Work request =
Copy each line below without leaving any out.

Listed entries =
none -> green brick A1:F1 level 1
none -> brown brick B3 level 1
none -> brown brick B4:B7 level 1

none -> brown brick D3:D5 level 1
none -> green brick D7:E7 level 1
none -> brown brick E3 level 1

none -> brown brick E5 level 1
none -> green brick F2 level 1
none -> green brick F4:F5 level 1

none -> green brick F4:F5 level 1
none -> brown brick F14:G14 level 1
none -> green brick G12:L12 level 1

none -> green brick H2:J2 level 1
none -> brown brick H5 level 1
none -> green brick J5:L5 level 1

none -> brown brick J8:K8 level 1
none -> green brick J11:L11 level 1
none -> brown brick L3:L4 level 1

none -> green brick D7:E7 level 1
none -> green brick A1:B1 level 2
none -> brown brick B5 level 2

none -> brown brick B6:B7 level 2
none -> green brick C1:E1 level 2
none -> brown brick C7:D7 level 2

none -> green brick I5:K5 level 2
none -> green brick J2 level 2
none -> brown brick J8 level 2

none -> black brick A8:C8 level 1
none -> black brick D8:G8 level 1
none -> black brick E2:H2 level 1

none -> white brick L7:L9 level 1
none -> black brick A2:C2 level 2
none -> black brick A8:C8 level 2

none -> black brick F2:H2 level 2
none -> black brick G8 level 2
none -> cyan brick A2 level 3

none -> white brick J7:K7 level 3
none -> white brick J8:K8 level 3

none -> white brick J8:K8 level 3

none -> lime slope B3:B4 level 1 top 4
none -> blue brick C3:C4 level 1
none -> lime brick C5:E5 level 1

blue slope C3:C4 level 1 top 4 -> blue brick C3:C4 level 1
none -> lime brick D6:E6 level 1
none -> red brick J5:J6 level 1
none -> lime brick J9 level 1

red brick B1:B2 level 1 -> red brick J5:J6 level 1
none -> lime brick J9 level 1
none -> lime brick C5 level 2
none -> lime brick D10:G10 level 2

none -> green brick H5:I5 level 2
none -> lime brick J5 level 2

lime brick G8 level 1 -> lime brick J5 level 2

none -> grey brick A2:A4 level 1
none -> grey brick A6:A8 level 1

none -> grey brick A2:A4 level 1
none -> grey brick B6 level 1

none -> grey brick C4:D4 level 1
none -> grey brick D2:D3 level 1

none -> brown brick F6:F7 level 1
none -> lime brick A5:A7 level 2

Output for this exercise =
none -> green brick A1:F1 level 1
none -> brown brick B3 level 1
none -> brown brick B4:B7 level 1

none -> brown brick D3:D5 level 1
none -> green brick D7:E7 level 1
none -> brown brick E3 level 1

none -> brown brick E5 level 1
none -> green brick F2 level 1
none -> green brick F4:F5 level 1

none -> green brick F4:F5 level 1
none -> brown brick F14:G14 level 1
none -> green brick G12:L12 level 1

none -> green brick H2:J2 level 1
none -> brown brick H5 level 1
none -> green brick J5:L5 level 1

none -> brown brick J8:K8 level 1
none -> green brick J11:L11 level 1
none -> brown brick L3:L4 level 1

none -> green brick D7:E7 level 1
none -> green brick A1:B1 level 2
none -> brown brick B5 level 2

none -> brown brick B6:B7 level 2
none -> green brick C1:E1 level 2
none -> brown brick C7:D7 level 2

none -> green brick I5:K5 level 2
none -> green brick J2 level 2
none -> brown brick J8 level 2

none -> black brick A8:C8 level 1
none -> black brick D8:G8 level 1
none -> black brick E2:H2 level 1

none -> white brick L7:L9 level 1
none -> black brick A2:C2 level 2
none -> black brick A8:C8 level 2

none -> black brick F2:H2 level 2
none -> black brick G8 level 2
none -> cyan brick A2 level 3

none -> white brick J7:K7 level 3
none -> white brick J8:K8 level 3

none -> white brick J8:K8 level 3

none -> lime slope B3:B4 level 1 top 4
none -> blue brick C3:C4 level 1
none -> lime brick C5:E5 level 1

blue slope C3:C4 level 1 top 4 -> blue brick C3:C4 level 1
none -> lime brick D6:E6 level 1
none -> red brick J5:J6 level 1
none -> lime brick J9 level 1

red brick B1:B2 level 1 -> red brick J5:J6 level 1
none -> lime brick J9 level 1
none -> lime brick C5 level 2
none -> lime brick D10:G10 level 2

none -> green brick H5:I5 level 2
none -> lime brick J5 level 2

lime brick G8 level 1 -> lime brick J5 level 2

none -> grey brick A2:A4 level 1
none -> grey brick A6:A8 level 1

none -> grey brick A2:A4 level 1
none -> grey brick B6 level 1

none -> grey brick C4:D4 level 1
none -> grey brick D2:D3 level 1

none -> brown brick F6:F7 level 1
none -> lime brick A5:A7 level 2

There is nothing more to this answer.